> Your objective: Leaving out the pictures, copy each record below exactly.

> Records provided:

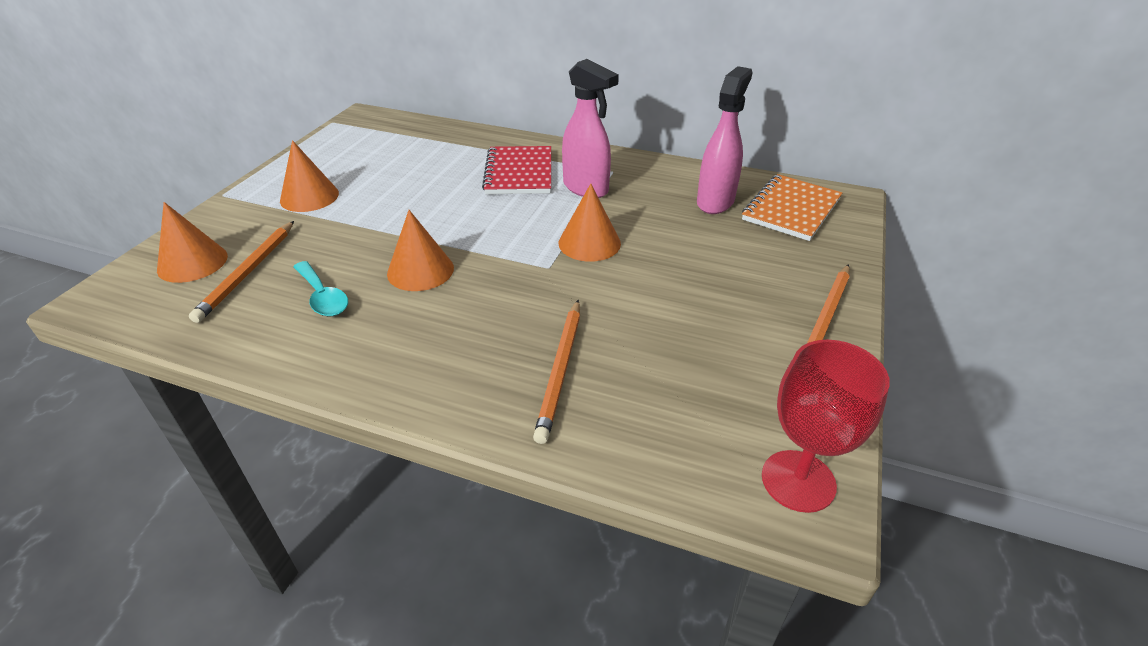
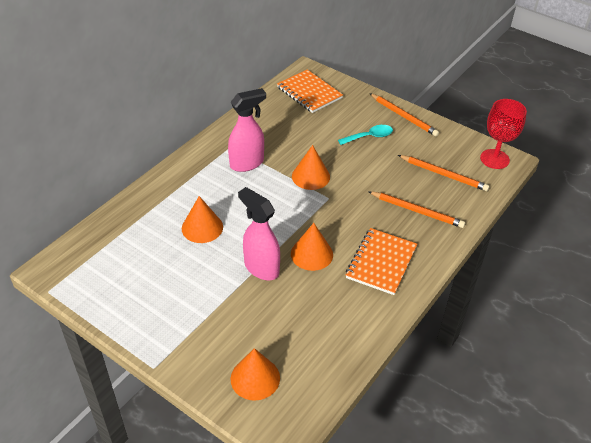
camera: 75 degrees left, 5 degrees up
(248, 272) = (281, 343): orange pencil -> orange pencil (443, 174)
(309, 197) = (186, 309): orange cone -> orange cone (202, 227)
(323, 297) = (324, 303): turquoise spoon -> turquoise spoon (369, 137)
(416, 343) = (381, 262): none -> orange notebook
(519, 173) = (209, 190): red notebook -> none
(715, 201) = (288, 116): pink spray bottle -> pink spray bottle (261, 268)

> Final answer:
camera: 75 degrees left, 5 degrees up
(248, 272) = (281, 343): orange pencil -> orange pencil (443, 174)
(309, 197) = (186, 309): orange cone -> orange cone (202, 227)
(323, 297) = (324, 303): turquoise spoon -> turquoise spoon (369, 137)
(416, 343) = (381, 262): none -> orange notebook
(519, 173) = (209, 190): red notebook -> none
(715, 201) = (288, 116): pink spray bottle -> pink spray bottle (261, 268)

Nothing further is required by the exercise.